[How to complete this task]
Scan the records below for the line with "chair: (400, 329) -> (266, 139), turned 90" and the line with "water cooler: (491, 392)". Repeat those two lines and every line between them exactly, and nothing else.

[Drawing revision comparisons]

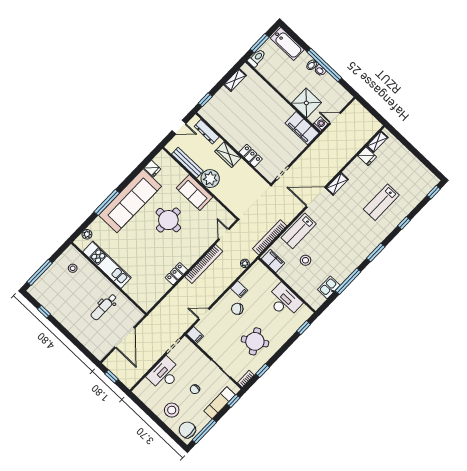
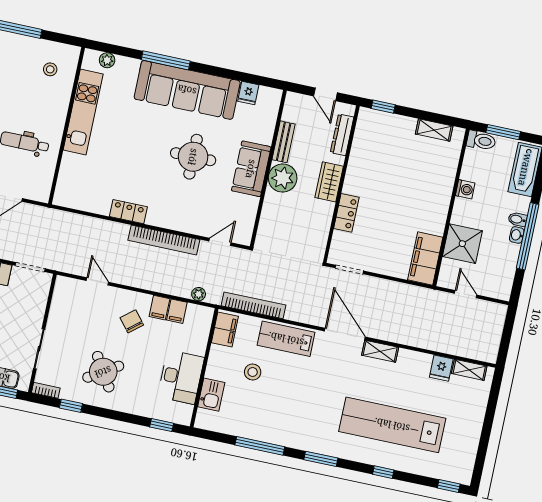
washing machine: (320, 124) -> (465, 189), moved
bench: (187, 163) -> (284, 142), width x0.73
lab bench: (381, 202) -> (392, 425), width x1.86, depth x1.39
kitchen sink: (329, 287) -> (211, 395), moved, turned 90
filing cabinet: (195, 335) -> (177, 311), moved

--

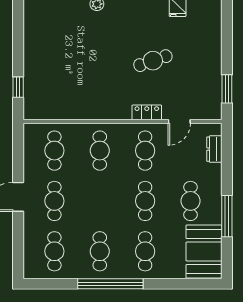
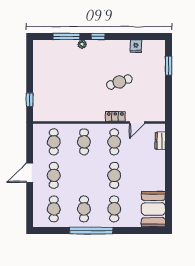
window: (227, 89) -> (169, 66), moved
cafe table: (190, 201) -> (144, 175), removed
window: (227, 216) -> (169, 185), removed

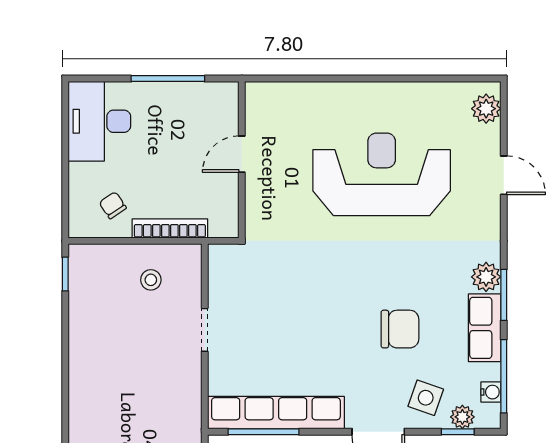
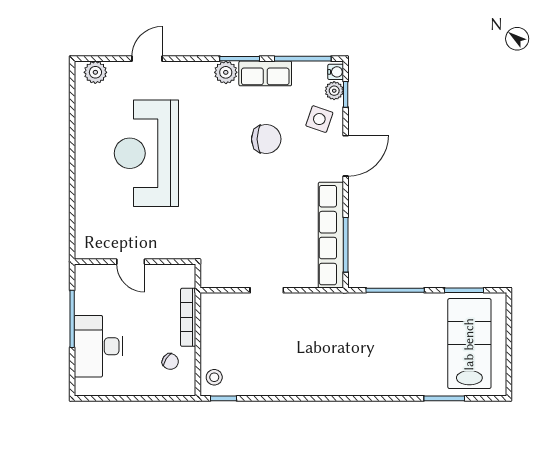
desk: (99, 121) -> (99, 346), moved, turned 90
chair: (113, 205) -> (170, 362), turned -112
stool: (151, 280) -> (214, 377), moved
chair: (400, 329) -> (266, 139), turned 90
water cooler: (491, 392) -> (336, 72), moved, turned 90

--

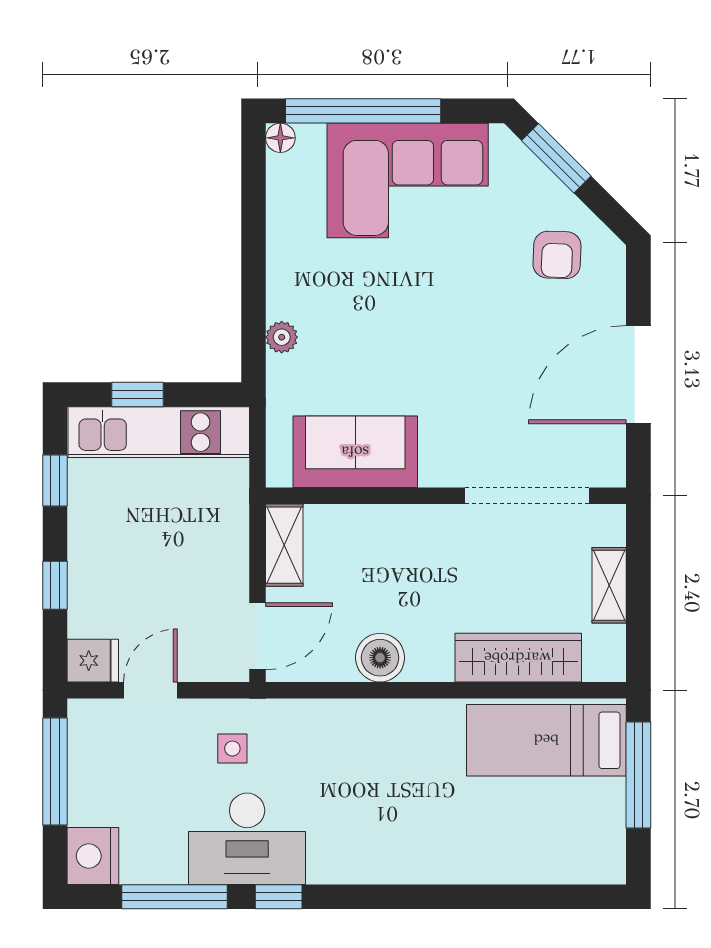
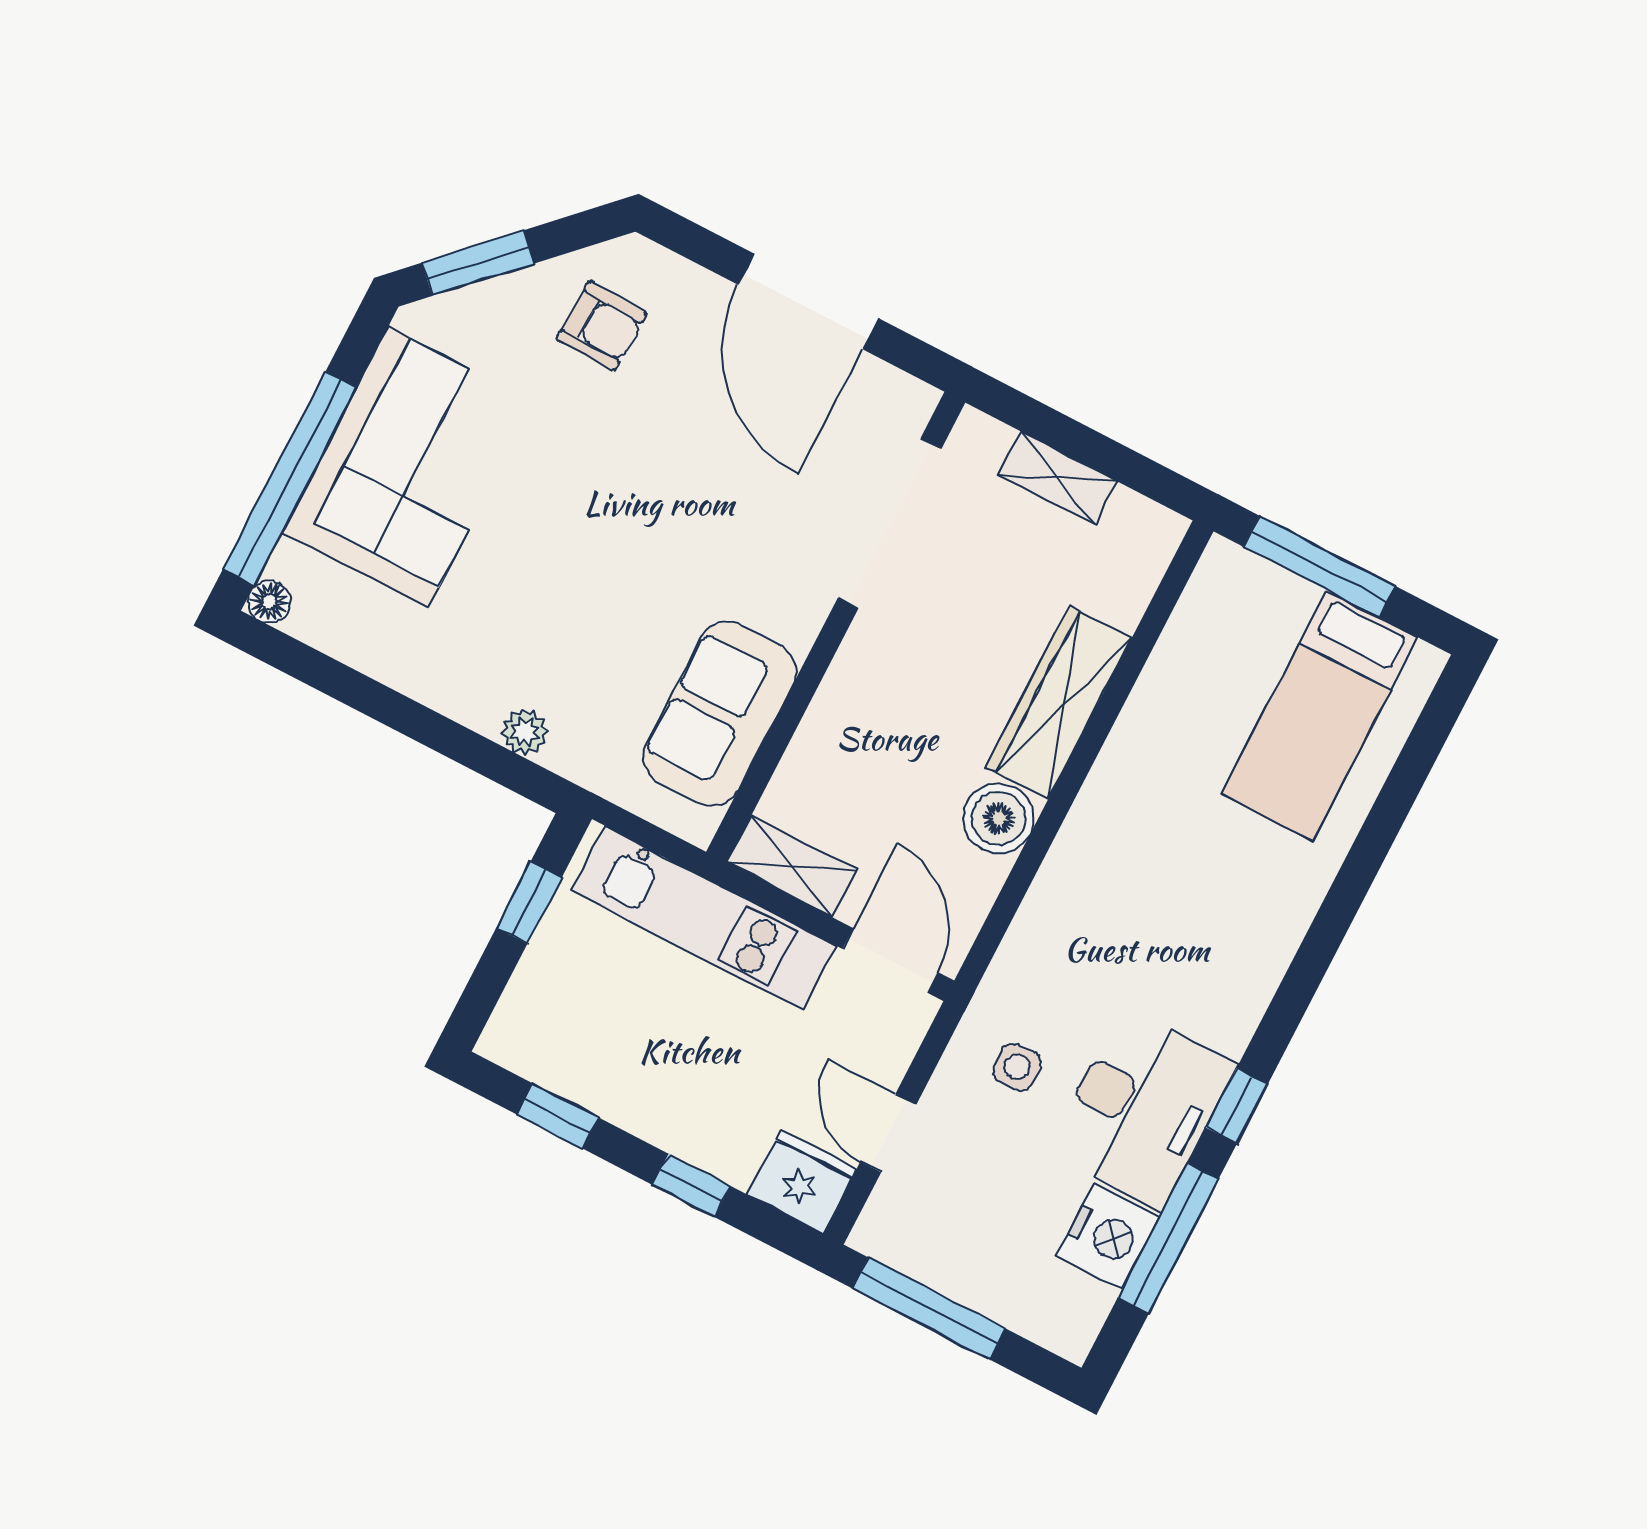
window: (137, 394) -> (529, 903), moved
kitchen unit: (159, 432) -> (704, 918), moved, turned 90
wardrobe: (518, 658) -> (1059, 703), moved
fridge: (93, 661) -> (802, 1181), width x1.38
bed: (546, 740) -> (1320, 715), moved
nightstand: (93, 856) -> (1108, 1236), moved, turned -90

[Solution]
chair: (400, 329) -> (266, 139), turned 90
water cooler: (491, 392) -> (336, 72), moved, turned 90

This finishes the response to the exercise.